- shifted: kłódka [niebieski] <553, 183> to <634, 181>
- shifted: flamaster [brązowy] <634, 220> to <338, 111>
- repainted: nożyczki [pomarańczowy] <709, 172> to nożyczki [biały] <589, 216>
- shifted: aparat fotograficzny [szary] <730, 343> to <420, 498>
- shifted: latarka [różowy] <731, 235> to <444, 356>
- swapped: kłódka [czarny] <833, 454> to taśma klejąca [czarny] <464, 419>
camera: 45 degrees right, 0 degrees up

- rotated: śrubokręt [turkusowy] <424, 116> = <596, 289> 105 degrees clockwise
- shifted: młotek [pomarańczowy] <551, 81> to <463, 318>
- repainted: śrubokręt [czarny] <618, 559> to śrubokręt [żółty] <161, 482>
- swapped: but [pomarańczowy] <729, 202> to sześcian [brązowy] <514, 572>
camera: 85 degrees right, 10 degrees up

...

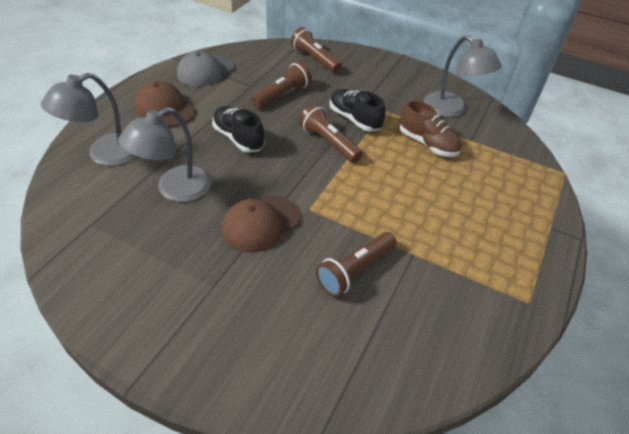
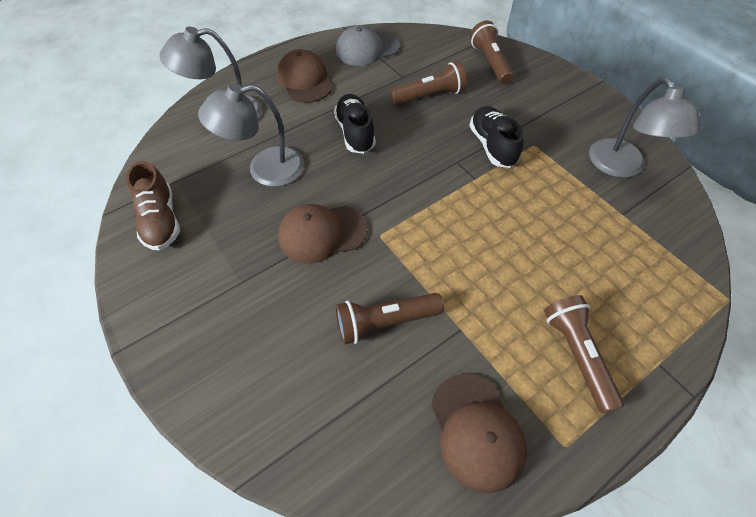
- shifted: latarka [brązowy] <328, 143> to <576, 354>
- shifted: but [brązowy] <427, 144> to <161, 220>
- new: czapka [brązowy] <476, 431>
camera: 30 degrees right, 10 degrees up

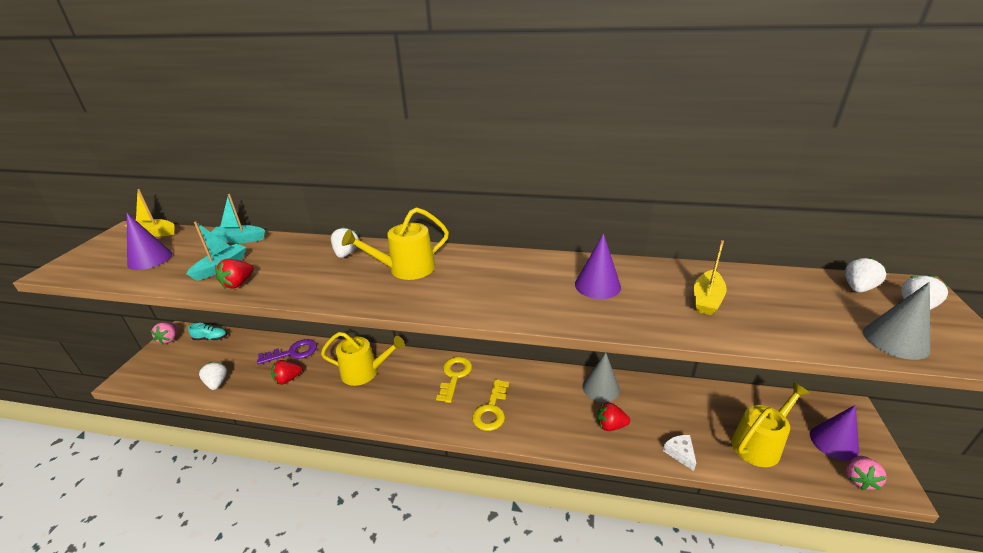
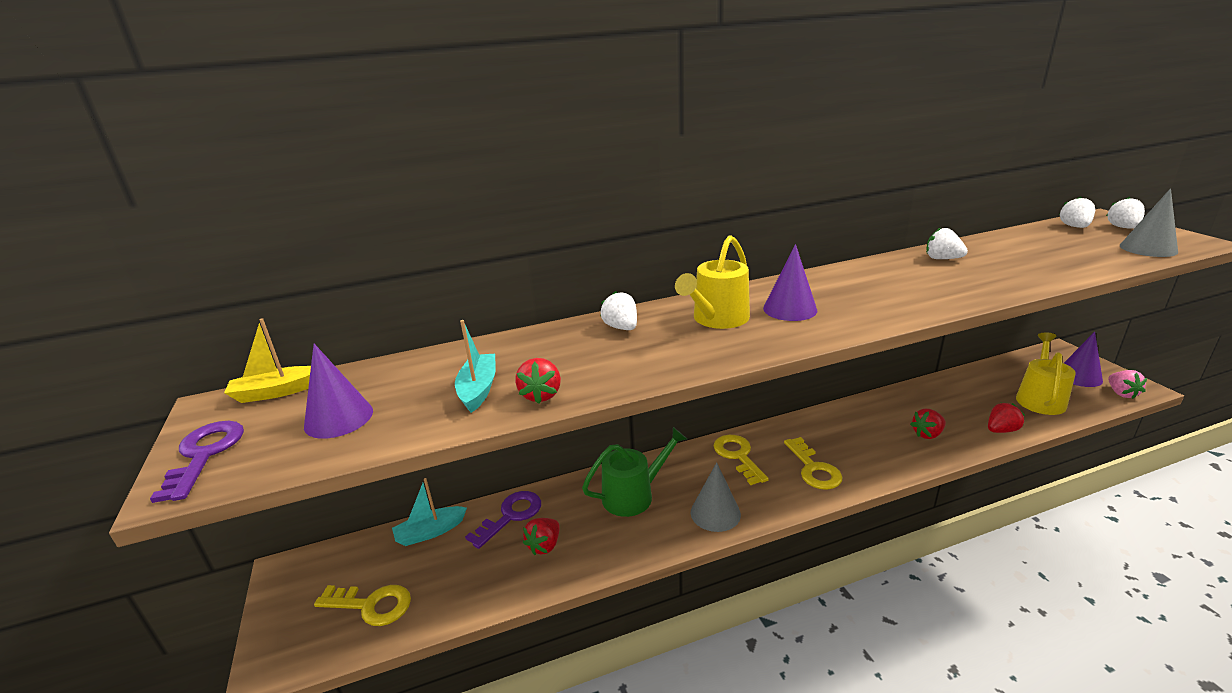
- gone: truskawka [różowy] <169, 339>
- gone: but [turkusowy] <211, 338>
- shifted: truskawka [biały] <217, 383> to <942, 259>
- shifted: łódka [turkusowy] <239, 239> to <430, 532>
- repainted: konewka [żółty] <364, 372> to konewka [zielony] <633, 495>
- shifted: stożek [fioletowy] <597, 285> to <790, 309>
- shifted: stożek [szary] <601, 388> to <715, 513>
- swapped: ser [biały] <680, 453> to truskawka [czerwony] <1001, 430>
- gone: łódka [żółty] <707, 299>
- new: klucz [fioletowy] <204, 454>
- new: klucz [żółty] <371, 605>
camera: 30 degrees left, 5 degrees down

==

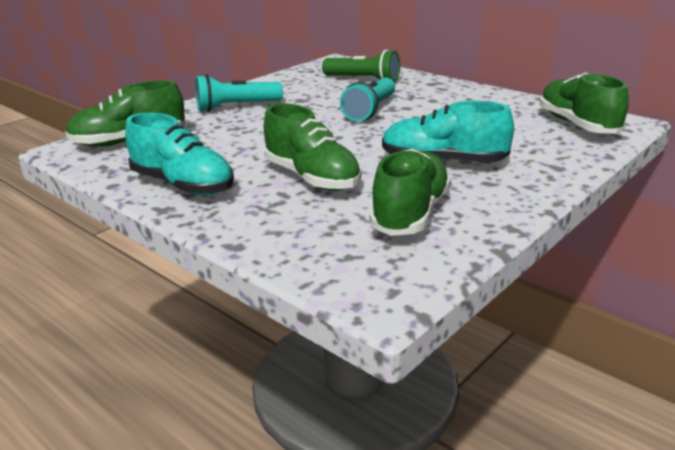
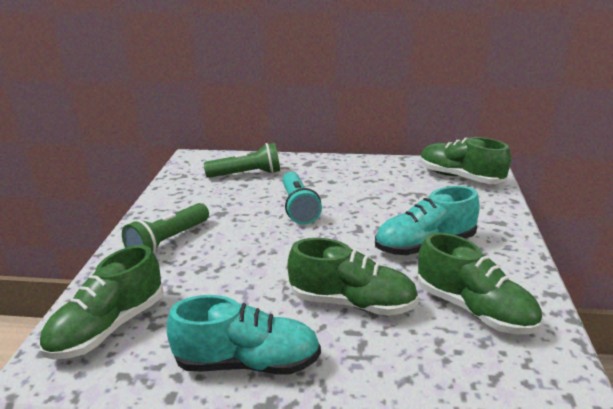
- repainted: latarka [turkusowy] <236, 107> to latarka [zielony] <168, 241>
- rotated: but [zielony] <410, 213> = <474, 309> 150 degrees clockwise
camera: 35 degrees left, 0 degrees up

* [TASK STATEMENT]: Find each line in the records above that contains "kłódka", and copy it.

* [ANSWER TO THIS TASK]:
- shifted: kłódka [niebieski] <553, 183> to <634, 181>
- swapped: kłódka [czarny] <833, 454> to taśma klejąca [czarny] <464, 419>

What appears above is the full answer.